━━ DATA TO USE ━━

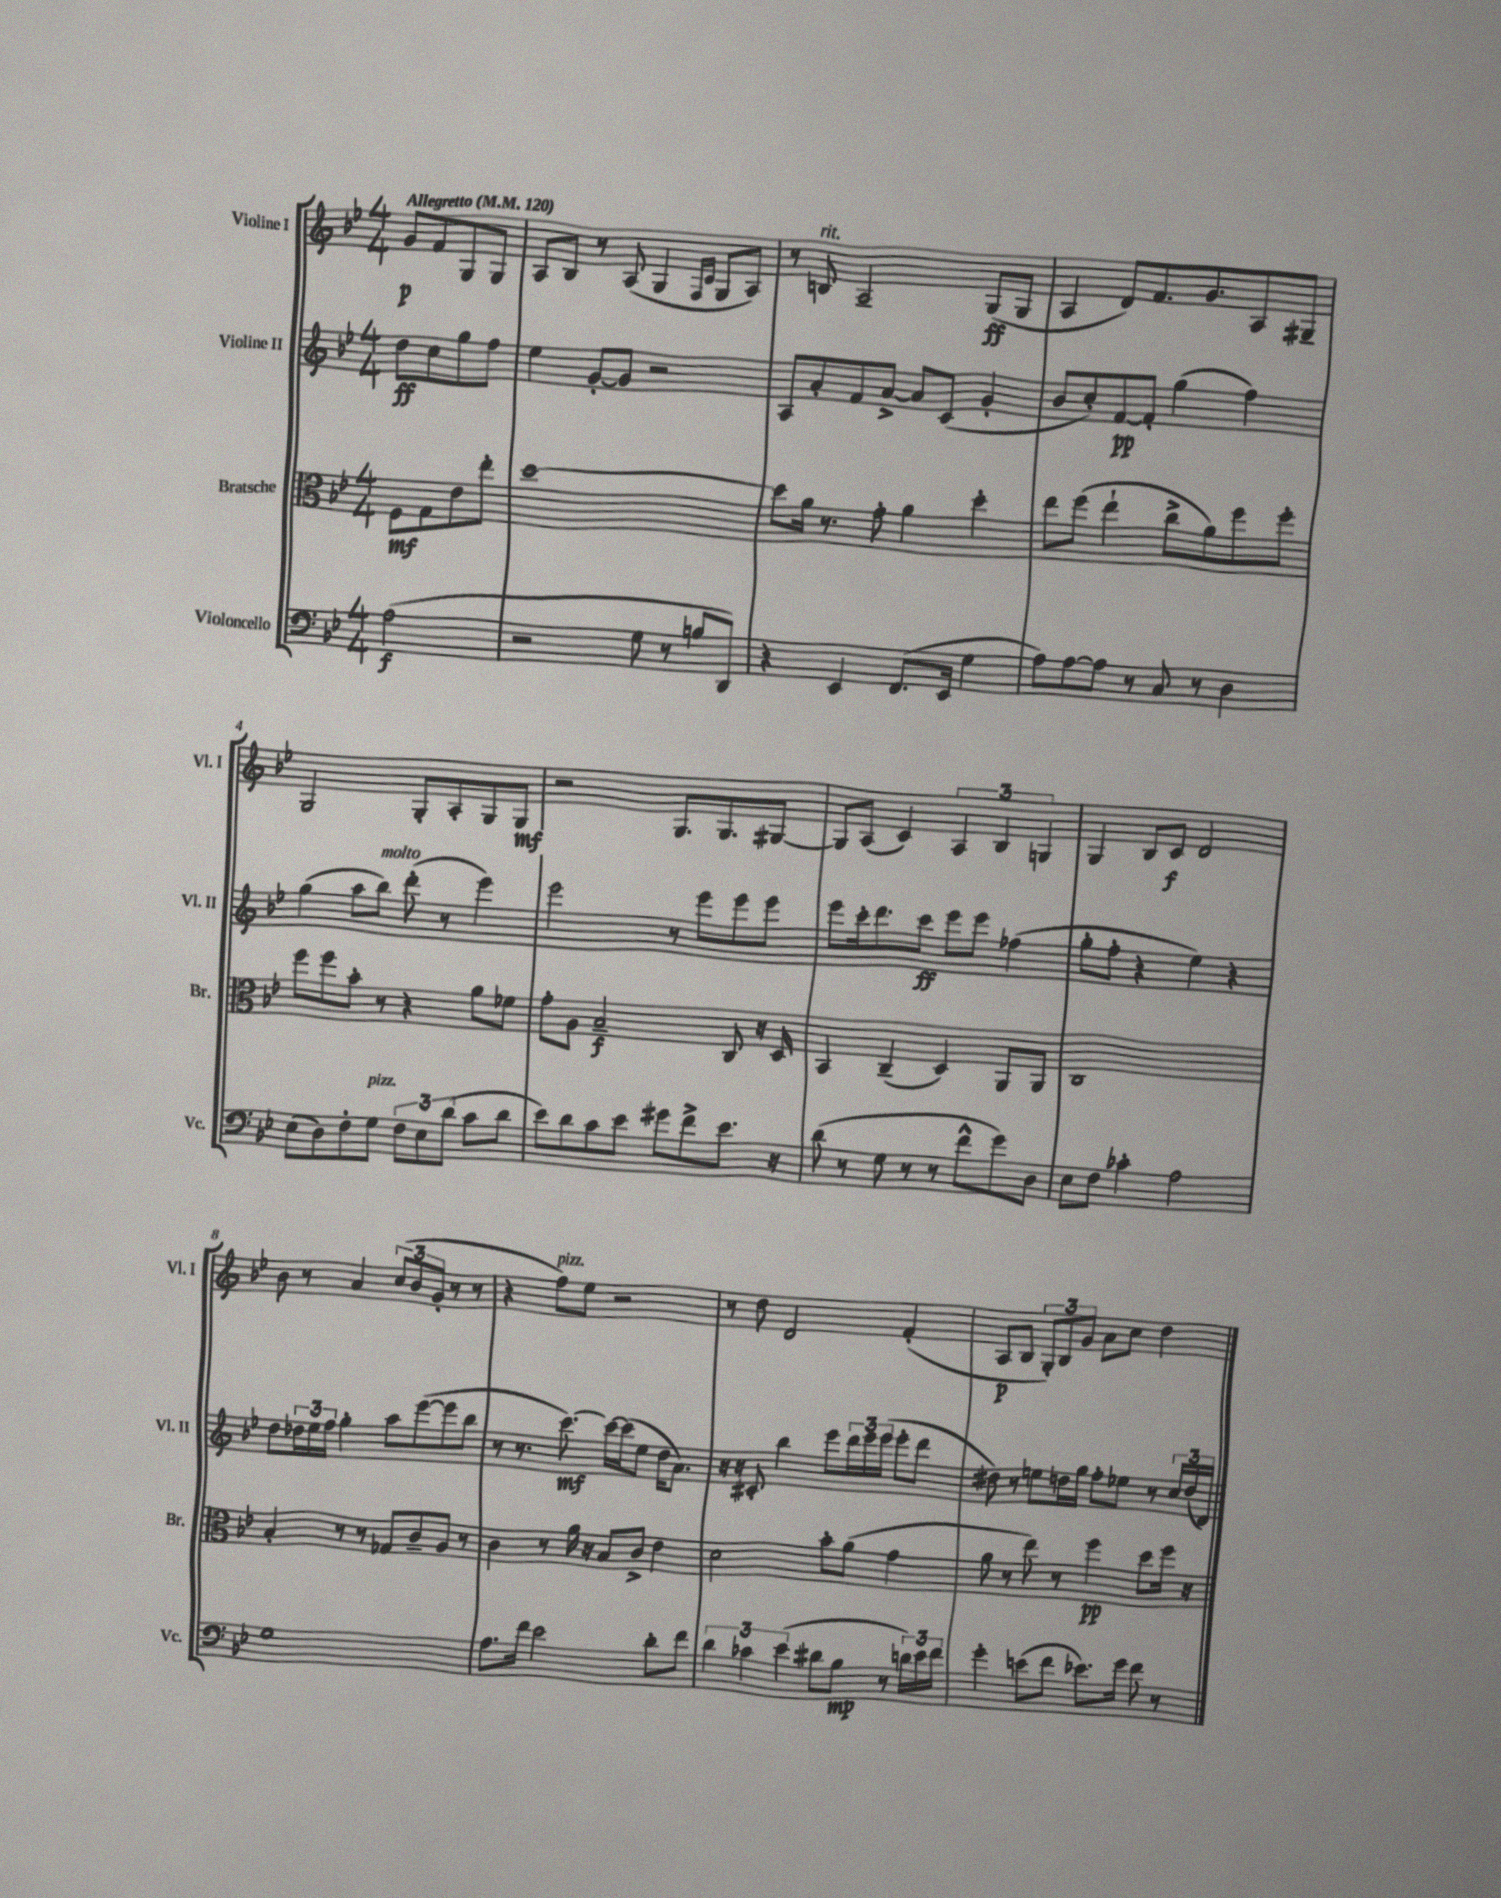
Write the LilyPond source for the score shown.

<<
\new StaffGroup <<
\new Staff = "s0" \with { instrumentName = "Violine I" shortInstrumentName = "Vl. I" } {
    \clef treble \key bes \major \numericTimeSignature \time 4/4 \partial 2 \tempo "Allegretto" 4 = 120
    g'8\p f'8 g8 g8 |
    a8 bes8 r8 a8( g4 \grace { f16 c'16 } g8 a8) |
    r8 b8^\markup { \italic "rit." } a2-- g8\ff( g8 |
    a4 d'8) f'8. g'8. a8 gis8-- |
    g2 g8-. a8-. g8 g8\mf |
    r2 g8. g8. gis8~ |
    gis8 a8( c'4) \tuplet 3/2 { a4 bes4 g4 } |
    g4 bes8 c'8\f d'2 |
    bes'8 r8 a'4 \tuplet 3/2 { c''8( bes'8 g'8-. } r8 r8 |
    r4 f''8^\markup { \italic "pizz." }) ees''8 r2 |
    r8 d''8 d'2 f'4-.( |
    a8\p bes8 \tuplet 3/2 { g8-.) bes8 g'8 } a'8 c''8 d''4 \bar "|." |
}
\new Staff = "s1" \with { instrumentName = "Violine II" shortInstrumentName = "Vl. II" } {
    \clef treble \key bes \major \numericTimeSignature \time 4/4 \partial 2
    d''8\ff c''8 g''8 f''8 |
    ees''4 g'8~-. g'8 r2 |
    a8 a'8-. f'8 a'8~-> a'8 c'8( g'4-. |
    bes'8 c''8-.) f'8~\pp f'8-. g''4( f''4) |
    g''4( a''8 bes''8^\markup { \italic "molto" }) d'''8-.( r8 ees'''4) |
    ees'''2 r8 ees'''8 ees'''8 ees'''8 |
    ees'''8 c'''16-. d'''8. c'''8\ff ees'''8 ees'''8 fes''4( |
    g''8-. f''8-. r4 ees''4) r4 |
    d''8 \tuplet 3/2 { des''16 ees''16 f''16 } g''4-. a''8 ees'''8~( ees'''8 bes''8 |
    r8 r8. c'''8.~\mf) c'''16~ c'''16( ees''8 d''16 a'8.) |
    r16 r16 cis'8-. bes''4 ees'''8 \tuplet 3/2 { d'''16 ees'''16 ees'''16( } ees'''8-. d'''8 |
    dis''8) r8 e''8 d''16 g''16 f''8-. ees''8 r8 \tuplet 3/2 { c''16 d''16( d'16) } \bar "|." |
}
\new Staff = "s2" \with { instrumentName = "Bratsche" shortInstrumentName = "Br." } {
    \clef alto \key bes \major \numericTimeSignature \time 4/4 \partial 2
    f8\mf g8 ees'8 ees''8-. |
    d''1~ |
    d''8 a'16 r8. g'8-. a'4 d''4-. |
    ees''8 f''8( ees''4-! c''8-> a'8) f''8 f''8-. |
    f''8 f''8 bes'8-. r8 r4 a'8 fes'8 |
    g'8-. a8 bes2--\f c8 r16 d16 |
    bes,4 c4--( d4) a,8 a,8 |
    c1 |
    bes4-. r8 r8 ges8 c'8-- a8 r8 |
    c'4 r8 a'16 r16 bes8 c'8-> ees'4 |
    d'2 bes'8-. a'8( g'4 |
    a'8 r8 ees''8) r8 f''4\pp d''8 f''16 r16 \bar "|." |
}
\new Staff = "s3" \with { instrumentName = "Violoncello" shortInstrumentName = "Vc." } {
    \clef bass \key bes \major \numericTimeSignature \time 4/4 \partial 2
    a2\f( |
    r2 g8 r8 b8 d,8) |
    r4 ees,4 f,8.( ees,16 g4 |
    a8) a8~ a8 r8 c8 r8 d4 |
    ees8( d8) f8-. g8^\markup { \italic "pizz." } \tuplet 3/2 { f8 ees8 d'8( } c'8 d'8 |
    ees'8) d'8 c'8 ees'8 gis'8 f'8-> ees'8. r16 |
    d'8( r8 g8 r8 r8 f'8-^ g'8) d8 |
    ees8 f8 ces'4-. a2 |
    g1 |
    a8. f'16 ees'2 d'8-. f'8 |
    \tuplet 3/2 { d'4 ces'4 ees'4( } dis'8 bes8\mp r8 \tuplet 3/2 { d'16) ees'16 f'16 } |
    g'4-. e'8( f'8 ees'8.) g'16 f'8 r8 \bar "|." |
}
>>
>>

━━━

State how many lines of the records contain the string "pizz", and reply with the number alone.

2